- _What is asked_
Which lines in the rows below contain the string "kern"? Locate each one and copy it in full.

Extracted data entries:
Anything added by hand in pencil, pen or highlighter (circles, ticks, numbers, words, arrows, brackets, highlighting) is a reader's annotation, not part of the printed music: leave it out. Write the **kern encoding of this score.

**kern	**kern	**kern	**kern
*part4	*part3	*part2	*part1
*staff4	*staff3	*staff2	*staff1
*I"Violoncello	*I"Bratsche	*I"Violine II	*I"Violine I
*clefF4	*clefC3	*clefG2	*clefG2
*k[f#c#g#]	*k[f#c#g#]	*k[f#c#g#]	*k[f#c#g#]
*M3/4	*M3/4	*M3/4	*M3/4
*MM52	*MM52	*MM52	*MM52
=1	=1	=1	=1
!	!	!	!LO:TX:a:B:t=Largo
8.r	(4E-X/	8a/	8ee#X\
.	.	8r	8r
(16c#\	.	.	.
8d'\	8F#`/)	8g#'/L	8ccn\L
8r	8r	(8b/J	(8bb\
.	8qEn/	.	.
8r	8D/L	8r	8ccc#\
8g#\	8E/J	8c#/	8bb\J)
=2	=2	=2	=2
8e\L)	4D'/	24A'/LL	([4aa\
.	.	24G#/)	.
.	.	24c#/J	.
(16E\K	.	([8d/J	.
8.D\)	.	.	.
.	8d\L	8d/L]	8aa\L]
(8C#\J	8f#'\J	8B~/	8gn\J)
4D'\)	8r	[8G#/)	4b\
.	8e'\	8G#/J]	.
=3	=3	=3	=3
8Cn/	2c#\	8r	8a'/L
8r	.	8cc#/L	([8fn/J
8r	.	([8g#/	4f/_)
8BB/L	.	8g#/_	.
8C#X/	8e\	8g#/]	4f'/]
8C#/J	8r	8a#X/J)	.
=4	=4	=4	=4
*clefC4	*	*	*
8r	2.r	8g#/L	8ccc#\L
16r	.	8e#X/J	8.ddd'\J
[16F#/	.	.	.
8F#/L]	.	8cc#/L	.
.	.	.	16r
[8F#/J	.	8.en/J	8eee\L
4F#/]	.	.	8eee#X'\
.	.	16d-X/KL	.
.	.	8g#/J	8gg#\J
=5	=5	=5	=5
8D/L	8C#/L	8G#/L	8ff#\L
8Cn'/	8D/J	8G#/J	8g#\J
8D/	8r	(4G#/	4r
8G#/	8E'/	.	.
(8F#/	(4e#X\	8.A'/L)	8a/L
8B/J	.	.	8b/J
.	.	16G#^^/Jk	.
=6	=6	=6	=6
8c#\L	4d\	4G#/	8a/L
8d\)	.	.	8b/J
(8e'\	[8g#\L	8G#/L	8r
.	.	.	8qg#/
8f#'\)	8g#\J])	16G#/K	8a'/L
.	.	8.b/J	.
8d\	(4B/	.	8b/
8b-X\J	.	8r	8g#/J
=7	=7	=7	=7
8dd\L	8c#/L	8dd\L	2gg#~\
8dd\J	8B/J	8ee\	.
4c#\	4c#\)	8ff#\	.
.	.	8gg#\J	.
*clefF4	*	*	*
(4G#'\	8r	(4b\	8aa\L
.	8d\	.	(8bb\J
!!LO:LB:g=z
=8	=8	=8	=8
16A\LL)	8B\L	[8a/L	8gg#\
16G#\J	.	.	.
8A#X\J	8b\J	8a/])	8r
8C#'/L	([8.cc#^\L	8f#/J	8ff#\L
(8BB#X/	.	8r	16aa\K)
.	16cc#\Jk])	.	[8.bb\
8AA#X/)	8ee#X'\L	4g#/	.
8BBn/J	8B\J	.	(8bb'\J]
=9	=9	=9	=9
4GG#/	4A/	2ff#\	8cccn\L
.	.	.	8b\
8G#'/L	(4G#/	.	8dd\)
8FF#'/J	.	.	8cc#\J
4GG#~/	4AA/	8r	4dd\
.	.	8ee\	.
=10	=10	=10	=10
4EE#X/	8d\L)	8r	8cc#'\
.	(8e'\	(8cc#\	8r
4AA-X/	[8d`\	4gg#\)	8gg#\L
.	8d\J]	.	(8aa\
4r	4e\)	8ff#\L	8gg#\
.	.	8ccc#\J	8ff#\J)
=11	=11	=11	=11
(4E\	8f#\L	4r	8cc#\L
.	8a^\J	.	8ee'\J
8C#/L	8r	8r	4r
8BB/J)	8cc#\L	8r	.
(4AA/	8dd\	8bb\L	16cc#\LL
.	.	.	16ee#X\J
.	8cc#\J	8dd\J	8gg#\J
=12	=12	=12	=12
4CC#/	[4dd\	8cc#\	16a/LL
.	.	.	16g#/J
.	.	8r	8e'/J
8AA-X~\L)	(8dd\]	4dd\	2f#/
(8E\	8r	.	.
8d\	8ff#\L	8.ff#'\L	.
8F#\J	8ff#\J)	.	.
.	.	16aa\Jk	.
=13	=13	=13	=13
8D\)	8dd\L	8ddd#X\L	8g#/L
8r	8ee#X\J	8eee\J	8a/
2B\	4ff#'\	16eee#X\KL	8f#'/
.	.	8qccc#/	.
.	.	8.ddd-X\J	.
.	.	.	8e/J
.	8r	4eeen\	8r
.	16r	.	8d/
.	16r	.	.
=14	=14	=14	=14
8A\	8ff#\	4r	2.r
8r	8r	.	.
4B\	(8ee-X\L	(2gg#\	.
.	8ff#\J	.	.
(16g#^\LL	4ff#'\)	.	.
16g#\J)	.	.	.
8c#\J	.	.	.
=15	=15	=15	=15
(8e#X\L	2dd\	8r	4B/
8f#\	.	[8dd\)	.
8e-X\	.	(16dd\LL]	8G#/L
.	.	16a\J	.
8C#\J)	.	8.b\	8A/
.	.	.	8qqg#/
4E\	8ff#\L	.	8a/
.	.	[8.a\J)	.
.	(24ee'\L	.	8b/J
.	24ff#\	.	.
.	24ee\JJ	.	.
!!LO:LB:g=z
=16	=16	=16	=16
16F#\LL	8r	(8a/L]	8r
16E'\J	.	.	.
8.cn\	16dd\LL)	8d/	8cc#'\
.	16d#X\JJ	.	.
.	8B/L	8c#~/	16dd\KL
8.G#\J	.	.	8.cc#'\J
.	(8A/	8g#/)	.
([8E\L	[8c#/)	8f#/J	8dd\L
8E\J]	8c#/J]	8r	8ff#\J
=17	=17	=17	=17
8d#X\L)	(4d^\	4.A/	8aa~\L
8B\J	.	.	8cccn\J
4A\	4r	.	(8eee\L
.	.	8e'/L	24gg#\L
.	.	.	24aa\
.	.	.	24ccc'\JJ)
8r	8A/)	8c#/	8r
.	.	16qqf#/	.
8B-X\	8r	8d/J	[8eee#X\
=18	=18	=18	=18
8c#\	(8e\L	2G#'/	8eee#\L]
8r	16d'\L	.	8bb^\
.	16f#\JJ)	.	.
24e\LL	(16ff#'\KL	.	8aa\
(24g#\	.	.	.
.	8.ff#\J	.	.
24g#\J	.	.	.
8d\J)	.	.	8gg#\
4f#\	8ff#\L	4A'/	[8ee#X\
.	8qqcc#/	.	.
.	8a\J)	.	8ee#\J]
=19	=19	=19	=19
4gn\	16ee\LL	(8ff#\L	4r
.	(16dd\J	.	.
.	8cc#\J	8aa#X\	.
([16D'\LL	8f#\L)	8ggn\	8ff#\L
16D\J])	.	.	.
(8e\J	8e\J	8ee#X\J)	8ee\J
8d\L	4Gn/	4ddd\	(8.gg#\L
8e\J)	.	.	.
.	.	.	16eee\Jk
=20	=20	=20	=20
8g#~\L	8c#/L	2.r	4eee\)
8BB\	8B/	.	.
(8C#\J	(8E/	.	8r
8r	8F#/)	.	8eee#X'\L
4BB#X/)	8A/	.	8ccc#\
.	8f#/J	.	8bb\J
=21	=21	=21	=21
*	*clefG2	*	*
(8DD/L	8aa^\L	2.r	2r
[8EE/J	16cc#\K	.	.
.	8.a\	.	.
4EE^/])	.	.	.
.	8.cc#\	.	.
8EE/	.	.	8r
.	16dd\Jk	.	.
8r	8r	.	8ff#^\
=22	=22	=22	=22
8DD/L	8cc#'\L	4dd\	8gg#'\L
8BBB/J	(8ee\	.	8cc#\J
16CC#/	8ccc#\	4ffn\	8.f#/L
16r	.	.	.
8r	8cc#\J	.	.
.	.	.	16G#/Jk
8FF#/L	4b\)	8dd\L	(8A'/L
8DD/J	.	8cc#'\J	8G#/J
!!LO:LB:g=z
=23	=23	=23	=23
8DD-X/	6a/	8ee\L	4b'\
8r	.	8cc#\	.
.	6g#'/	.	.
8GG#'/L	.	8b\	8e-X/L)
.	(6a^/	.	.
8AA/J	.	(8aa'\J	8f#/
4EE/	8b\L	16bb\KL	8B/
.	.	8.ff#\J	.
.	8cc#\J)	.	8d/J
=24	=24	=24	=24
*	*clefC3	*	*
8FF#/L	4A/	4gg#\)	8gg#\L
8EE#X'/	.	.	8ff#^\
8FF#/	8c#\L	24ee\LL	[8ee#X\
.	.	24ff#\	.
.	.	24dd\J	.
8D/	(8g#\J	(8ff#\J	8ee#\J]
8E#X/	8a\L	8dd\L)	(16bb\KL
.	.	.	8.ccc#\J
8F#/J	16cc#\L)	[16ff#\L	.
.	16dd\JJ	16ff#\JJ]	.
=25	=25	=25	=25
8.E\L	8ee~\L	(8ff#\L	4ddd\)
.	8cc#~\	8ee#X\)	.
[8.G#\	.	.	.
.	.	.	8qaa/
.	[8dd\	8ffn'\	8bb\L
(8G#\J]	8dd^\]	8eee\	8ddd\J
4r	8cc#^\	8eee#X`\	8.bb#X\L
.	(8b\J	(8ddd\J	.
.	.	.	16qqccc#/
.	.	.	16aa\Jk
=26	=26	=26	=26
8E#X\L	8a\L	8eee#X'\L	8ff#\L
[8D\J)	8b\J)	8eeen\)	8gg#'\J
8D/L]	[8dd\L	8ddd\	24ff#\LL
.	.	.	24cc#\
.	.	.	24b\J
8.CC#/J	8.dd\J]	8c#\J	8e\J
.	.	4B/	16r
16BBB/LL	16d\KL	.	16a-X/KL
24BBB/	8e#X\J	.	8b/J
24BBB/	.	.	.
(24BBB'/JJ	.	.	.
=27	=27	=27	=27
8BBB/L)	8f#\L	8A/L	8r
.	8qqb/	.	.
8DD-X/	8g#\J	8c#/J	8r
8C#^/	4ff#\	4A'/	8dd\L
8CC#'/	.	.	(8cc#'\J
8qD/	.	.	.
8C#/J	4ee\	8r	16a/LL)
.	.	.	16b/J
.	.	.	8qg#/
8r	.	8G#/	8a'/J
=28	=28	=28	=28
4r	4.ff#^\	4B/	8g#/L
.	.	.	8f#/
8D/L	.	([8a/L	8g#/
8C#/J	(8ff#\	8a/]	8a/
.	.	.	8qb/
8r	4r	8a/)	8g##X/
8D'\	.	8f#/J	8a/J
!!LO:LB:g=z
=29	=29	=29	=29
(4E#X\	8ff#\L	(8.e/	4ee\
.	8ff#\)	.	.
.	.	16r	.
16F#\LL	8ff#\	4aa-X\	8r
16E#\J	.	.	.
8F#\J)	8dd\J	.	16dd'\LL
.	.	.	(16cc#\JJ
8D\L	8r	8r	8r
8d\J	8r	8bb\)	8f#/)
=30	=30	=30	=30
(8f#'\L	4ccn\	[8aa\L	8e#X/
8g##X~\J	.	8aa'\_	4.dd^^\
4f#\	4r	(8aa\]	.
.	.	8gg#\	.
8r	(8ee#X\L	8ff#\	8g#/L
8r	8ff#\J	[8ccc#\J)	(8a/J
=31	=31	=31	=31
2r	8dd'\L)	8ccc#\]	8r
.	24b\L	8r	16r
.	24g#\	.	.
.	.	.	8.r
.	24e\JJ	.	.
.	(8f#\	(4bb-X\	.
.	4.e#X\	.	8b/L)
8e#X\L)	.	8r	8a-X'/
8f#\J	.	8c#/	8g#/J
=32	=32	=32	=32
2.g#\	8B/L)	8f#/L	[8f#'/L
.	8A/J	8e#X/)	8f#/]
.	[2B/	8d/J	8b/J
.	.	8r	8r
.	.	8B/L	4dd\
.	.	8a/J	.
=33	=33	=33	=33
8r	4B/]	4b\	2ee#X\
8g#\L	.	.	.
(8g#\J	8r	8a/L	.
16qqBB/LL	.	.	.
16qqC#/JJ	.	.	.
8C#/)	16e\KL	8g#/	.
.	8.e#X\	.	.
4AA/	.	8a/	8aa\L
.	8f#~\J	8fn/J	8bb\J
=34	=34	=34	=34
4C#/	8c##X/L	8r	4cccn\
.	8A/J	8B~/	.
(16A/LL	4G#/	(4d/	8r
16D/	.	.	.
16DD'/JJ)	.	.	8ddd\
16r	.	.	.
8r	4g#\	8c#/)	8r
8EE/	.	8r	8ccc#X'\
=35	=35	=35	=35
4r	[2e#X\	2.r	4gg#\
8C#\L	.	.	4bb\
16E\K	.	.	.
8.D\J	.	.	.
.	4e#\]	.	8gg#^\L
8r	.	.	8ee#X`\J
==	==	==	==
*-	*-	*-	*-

- _Answer for the task_
Anything added by hand in pencil, pen or highlighter (circles, ticks, numbers, words, arrows, brackets, highlighting) is a reader's annotation, not part of the printed music: leave it out. Write the **kern encoding of this score.
**kern	**kern	**kern	**kern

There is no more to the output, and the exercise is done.